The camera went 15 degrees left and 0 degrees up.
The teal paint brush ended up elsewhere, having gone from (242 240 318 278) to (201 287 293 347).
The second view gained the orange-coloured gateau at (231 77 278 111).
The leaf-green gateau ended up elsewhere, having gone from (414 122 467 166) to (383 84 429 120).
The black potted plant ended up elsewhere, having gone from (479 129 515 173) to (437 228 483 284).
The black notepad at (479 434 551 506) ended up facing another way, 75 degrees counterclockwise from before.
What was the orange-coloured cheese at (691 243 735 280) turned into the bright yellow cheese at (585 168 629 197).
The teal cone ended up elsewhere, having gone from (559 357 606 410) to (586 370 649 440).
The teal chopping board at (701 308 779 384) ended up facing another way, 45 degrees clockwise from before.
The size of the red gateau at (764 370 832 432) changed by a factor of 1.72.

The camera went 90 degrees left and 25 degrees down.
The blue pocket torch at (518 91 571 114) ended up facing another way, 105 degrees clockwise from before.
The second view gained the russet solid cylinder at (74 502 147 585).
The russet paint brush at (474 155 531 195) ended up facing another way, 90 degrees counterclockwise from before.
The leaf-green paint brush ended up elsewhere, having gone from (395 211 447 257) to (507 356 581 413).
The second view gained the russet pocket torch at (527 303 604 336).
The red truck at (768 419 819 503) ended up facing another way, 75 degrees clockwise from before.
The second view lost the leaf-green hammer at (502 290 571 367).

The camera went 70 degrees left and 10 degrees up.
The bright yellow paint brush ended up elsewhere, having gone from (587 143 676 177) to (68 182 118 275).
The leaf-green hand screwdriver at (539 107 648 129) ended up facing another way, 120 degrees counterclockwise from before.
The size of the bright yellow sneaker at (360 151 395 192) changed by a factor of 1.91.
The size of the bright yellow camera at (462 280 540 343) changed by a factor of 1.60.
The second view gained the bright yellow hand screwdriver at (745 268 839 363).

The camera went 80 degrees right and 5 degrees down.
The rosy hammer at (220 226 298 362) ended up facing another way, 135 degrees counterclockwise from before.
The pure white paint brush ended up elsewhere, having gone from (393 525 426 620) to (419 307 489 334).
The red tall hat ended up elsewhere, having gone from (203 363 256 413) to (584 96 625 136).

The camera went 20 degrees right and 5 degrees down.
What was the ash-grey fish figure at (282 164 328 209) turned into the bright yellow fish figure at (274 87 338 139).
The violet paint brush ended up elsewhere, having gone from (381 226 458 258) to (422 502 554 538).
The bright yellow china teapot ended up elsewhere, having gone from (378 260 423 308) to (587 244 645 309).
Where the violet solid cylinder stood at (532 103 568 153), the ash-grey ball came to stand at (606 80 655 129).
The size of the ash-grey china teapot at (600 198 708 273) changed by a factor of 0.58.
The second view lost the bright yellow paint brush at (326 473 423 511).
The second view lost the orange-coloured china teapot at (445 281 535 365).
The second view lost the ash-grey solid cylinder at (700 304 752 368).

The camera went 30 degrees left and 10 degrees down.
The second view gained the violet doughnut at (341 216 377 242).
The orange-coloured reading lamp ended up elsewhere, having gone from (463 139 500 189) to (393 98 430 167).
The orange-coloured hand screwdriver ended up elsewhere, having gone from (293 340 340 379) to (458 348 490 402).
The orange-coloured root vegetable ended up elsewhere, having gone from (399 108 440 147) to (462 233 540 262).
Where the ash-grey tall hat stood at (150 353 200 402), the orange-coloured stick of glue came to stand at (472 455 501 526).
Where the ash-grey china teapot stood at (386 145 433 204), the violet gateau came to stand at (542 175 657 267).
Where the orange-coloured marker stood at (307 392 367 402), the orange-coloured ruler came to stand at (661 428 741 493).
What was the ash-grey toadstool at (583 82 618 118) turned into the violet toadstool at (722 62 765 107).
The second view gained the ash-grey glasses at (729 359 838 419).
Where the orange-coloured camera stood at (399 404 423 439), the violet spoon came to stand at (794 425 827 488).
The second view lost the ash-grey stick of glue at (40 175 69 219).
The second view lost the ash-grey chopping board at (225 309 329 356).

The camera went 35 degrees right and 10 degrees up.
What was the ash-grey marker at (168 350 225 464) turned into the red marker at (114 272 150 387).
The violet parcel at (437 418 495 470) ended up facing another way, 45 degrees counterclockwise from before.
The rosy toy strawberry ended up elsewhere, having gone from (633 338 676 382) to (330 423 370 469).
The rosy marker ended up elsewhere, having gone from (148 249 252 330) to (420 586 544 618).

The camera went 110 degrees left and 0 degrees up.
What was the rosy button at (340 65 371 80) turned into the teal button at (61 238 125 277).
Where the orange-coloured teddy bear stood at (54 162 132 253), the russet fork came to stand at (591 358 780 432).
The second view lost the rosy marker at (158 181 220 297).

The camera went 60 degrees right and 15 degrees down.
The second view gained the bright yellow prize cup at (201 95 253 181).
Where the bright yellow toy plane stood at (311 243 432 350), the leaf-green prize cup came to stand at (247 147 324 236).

□ □ □ □ □ □ □

Task details:
Within the listing above, how many lines hold the string "black"? Answer with the number only.

Solution to this problem:
2